(Object change descriptions)
──────────
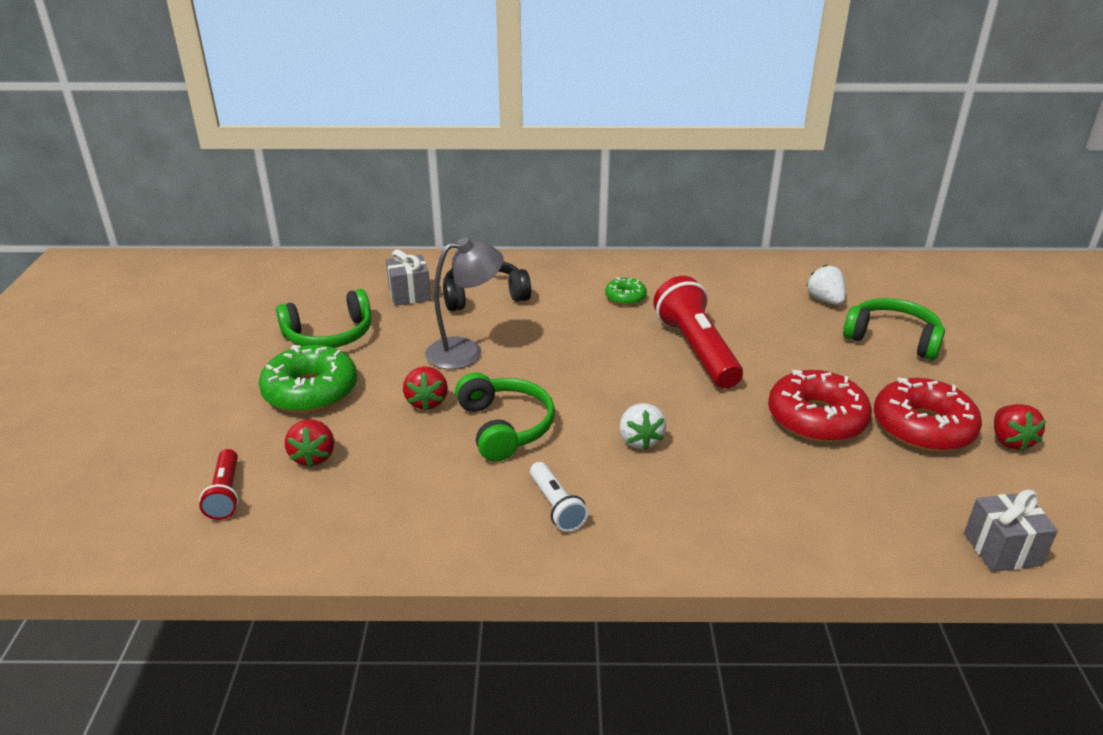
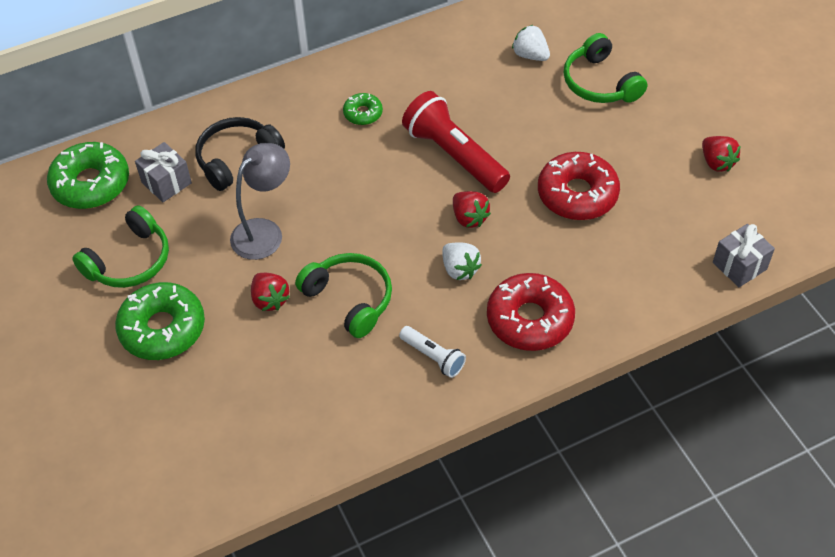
camera: 25 degrees left, 20 degrees up
(225, 494) = (175, 455): red flashlight -> none
(313, 457) = (218, 392): red strawberry -> red strawberry (469, 218)
(348, 278) = (91, 184): none -> green donut
(892, 338) = (600, 83): green headphones -> green headphones turned 120 degrees counterclockwise
(923, 427) = (654, 173): red donut -> red donut (530, 319)

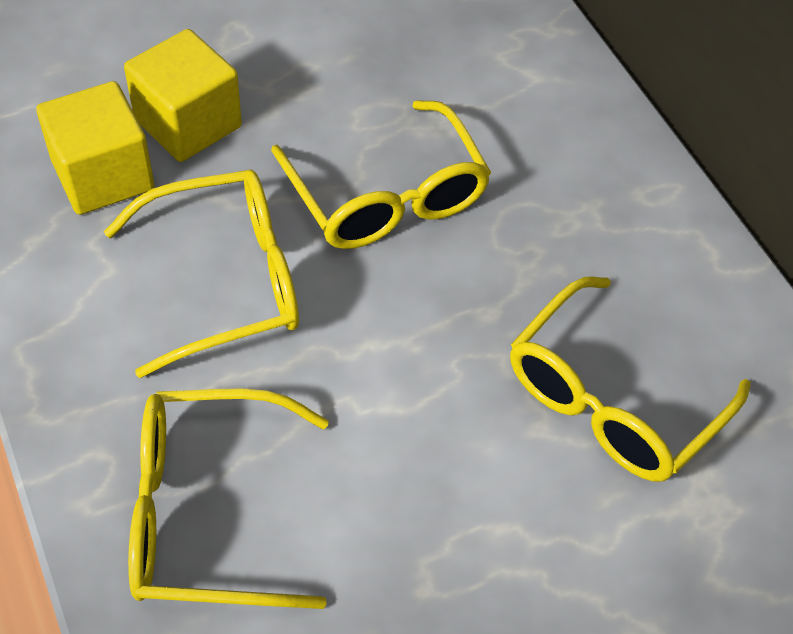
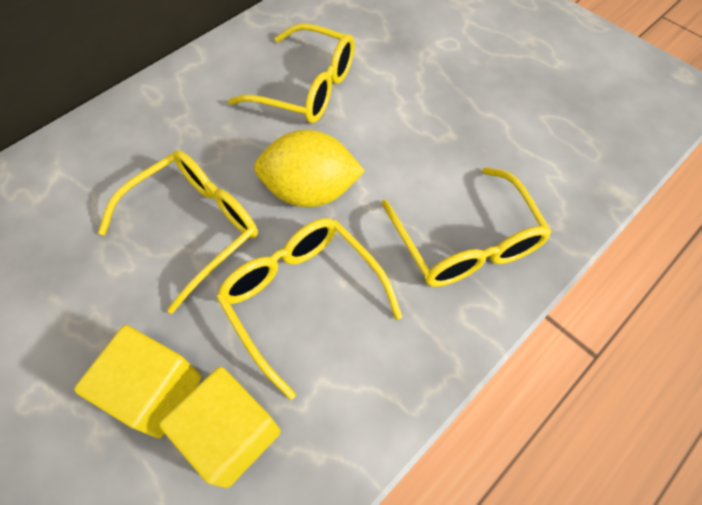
camera: 105 degrees left, 5 degrees up
(390, 339) = (310, 191): none -> yellow lemon

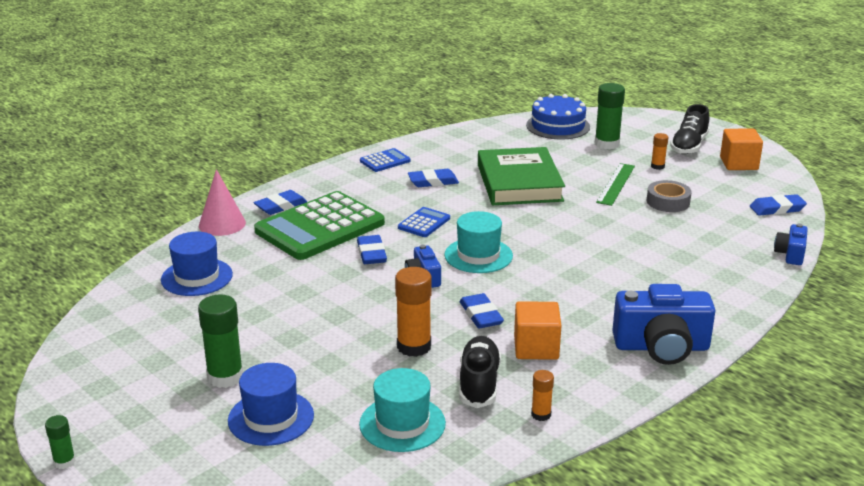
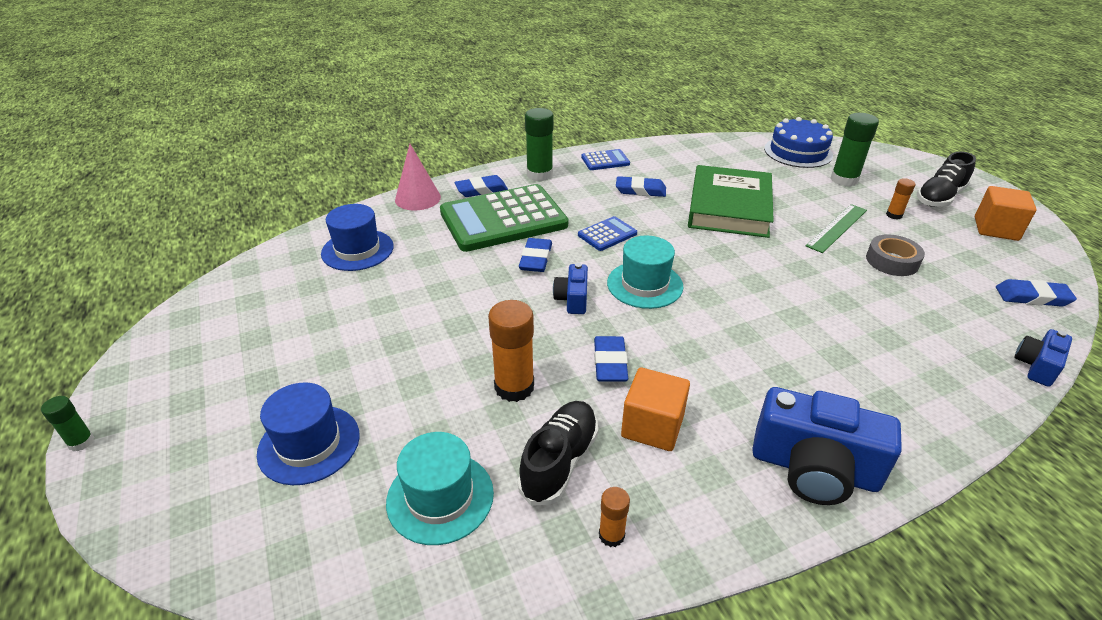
camera: 20 degrees right, 10 degrees up
(225, 377) = (302, 375): green glue stick -> green glue stick (539, 174)

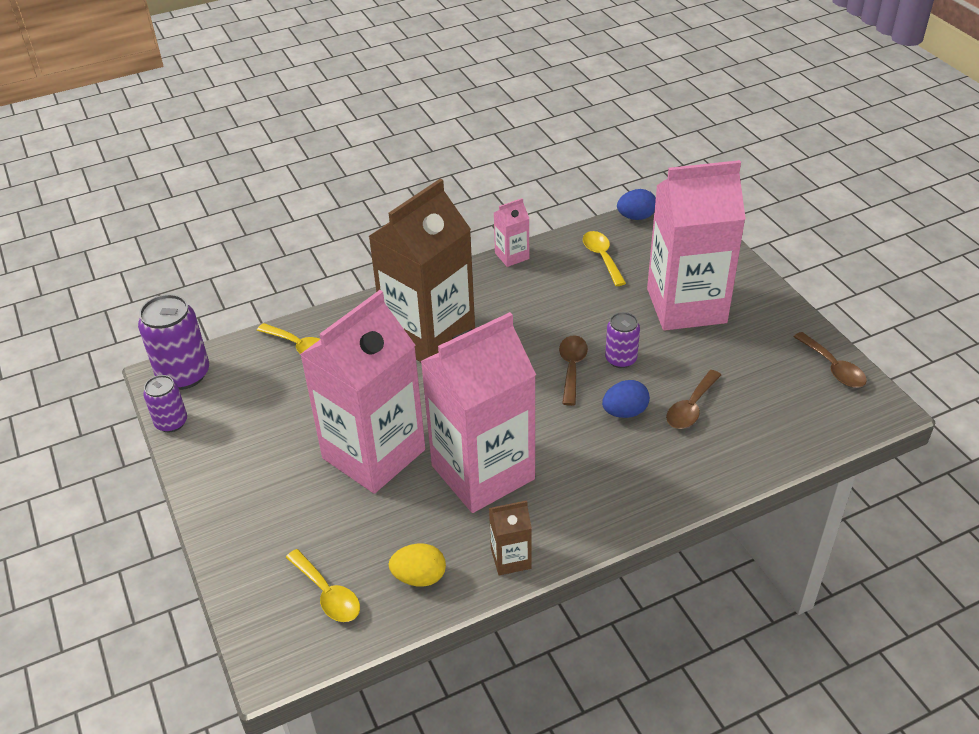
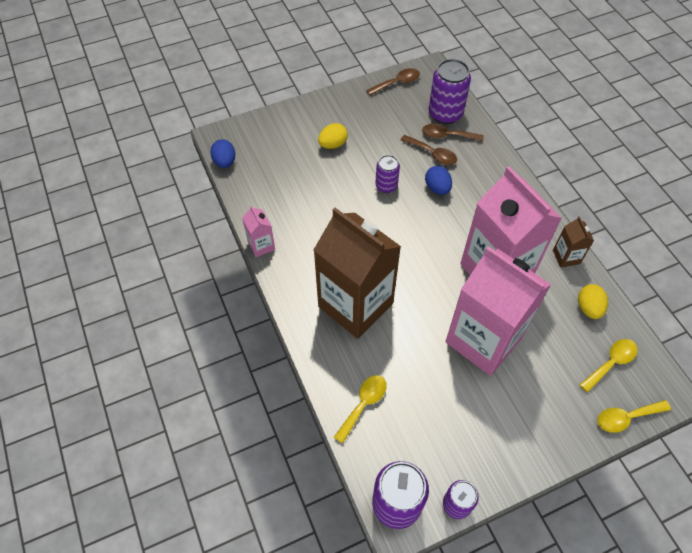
camera: 90 degrees left, 15 degrees up
(572, 368) = (394, 214): brown spoon -> brown spoon (447, 136)
(602, 257) = (272, 187): yellow spoon -> yellow spoon (626, 418)
(686, 306) = (333, 144): pink carton -> yellow egg
(782, 423) = (445, 113): none -> purple can

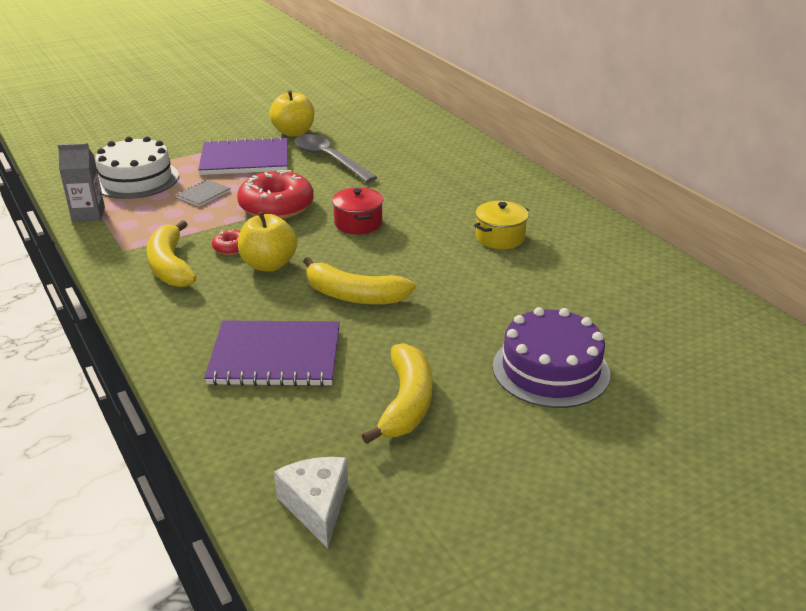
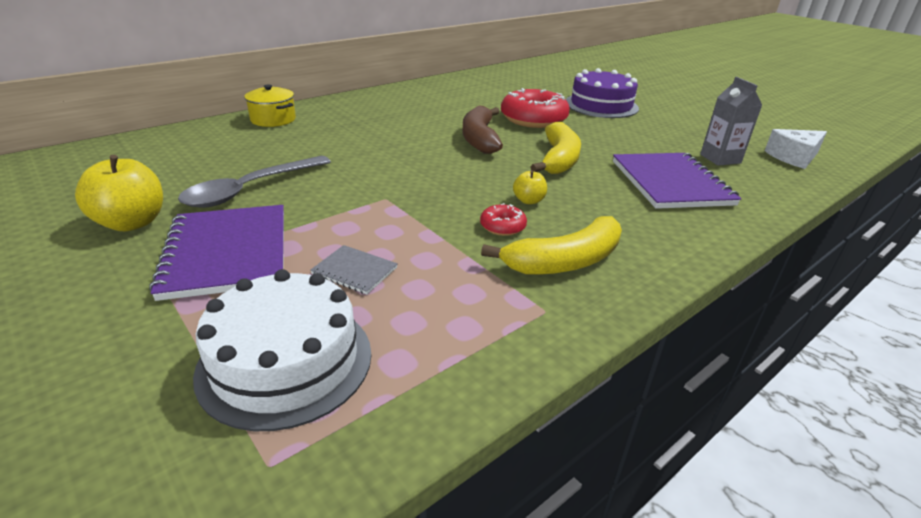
camera: 100 degrees left, 0 degrees up
(88, 215) = (443, 387): grey carton -> grey carton (720, 159)
(269, 265) = (528, 201): yellow apple -> yellow apple, size x0.52
(276, 206) = (390, 210): red donut -> red donut (533, 119)
(358, 223) = (425, 164): red pot -> none
(406, 403) = (674, 138): yellow banana -> none
(419, 256) = (480, 139): none -> brown banana
(500, 237) = (438, 114): yellow pot -> yellow pot (273, 119)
──────────
#### [Your goal]
Scan the entries above, and wherever a line holds the string "brown", copy it.

#### [Result for this exercise]
(572, 368) = (394, 214): brown spoon -> brown spoon (447, 136)
(419, 256) = (480, 139): none -> brown banana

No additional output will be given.